The material below holds a span beginning at the line with "Someone carried the green_hat" and ending at the line with "Someone rotated the brown_hammer". Quote that span exactly, both ends included, and only that span.

START Data extracts

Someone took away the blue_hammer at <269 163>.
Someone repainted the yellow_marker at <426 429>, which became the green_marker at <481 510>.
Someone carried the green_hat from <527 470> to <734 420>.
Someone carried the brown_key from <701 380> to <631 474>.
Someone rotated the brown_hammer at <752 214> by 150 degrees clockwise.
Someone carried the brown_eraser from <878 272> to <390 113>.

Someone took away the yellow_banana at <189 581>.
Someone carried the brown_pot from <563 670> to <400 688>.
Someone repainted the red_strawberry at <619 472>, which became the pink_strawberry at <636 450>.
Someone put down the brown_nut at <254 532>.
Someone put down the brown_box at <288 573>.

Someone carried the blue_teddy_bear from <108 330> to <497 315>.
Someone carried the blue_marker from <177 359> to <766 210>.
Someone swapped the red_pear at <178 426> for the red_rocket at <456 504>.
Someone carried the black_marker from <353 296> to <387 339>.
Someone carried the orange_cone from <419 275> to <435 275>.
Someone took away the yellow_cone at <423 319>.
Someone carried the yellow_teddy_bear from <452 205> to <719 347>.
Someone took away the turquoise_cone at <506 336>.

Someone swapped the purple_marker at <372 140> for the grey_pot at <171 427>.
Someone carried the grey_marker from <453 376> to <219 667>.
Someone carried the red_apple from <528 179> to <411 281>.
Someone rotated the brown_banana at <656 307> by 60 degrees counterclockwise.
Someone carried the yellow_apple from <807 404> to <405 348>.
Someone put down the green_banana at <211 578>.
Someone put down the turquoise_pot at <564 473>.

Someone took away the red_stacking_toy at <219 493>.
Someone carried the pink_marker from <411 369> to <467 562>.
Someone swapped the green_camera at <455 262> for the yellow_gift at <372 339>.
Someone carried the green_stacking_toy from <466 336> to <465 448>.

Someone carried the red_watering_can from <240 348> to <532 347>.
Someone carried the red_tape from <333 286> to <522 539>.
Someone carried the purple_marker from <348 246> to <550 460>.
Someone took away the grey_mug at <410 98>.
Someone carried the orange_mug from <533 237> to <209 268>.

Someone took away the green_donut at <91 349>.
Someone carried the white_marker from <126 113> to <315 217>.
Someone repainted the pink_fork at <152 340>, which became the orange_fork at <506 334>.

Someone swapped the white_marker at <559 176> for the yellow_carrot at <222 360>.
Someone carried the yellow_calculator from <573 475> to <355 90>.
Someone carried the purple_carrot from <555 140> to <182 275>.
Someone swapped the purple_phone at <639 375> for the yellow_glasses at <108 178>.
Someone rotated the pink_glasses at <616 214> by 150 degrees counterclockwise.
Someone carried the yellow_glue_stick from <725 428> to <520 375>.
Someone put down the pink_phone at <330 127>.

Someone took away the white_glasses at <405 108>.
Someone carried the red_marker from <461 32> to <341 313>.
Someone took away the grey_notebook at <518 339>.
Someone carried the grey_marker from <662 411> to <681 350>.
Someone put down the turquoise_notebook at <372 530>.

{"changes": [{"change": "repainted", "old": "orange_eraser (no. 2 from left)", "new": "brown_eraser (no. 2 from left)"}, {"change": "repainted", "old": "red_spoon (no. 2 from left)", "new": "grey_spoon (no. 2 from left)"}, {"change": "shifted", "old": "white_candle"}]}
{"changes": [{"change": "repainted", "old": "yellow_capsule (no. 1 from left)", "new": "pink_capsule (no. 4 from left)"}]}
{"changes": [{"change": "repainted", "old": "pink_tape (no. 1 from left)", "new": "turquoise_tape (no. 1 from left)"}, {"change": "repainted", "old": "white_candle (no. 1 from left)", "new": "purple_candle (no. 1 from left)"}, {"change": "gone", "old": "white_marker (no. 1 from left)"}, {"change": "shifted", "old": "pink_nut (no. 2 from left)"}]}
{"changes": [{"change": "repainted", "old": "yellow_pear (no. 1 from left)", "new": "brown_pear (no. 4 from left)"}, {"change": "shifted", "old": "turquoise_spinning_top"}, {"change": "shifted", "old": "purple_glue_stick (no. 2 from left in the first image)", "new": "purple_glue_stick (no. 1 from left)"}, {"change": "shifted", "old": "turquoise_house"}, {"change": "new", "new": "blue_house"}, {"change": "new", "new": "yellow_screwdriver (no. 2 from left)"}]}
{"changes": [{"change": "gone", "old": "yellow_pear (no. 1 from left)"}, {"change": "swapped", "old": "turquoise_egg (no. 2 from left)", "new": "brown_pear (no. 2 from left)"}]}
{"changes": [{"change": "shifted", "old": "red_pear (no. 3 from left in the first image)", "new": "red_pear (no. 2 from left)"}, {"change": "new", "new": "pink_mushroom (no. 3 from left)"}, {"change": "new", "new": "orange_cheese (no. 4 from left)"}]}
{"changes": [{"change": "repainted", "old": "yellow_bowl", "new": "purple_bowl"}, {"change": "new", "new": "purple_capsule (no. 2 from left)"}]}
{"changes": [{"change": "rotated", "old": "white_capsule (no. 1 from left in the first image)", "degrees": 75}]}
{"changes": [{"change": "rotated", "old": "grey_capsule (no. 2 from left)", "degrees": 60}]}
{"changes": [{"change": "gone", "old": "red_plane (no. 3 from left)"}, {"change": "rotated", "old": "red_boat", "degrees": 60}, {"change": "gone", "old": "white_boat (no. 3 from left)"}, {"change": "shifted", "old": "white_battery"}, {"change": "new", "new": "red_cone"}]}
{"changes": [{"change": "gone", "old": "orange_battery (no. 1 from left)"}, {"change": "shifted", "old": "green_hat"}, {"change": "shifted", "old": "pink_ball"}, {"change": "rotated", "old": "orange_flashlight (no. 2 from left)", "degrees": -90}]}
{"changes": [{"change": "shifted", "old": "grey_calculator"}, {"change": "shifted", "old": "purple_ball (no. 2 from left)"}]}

END Data extracts

**Solved problem:**
Someone carried the green_hat from <527 470> to <734 420>.
Someone carried the brown_key from <701 380> to <631 474>.
Someone rotated the brown_hammer at <752 214> by 150 degrees clockwise.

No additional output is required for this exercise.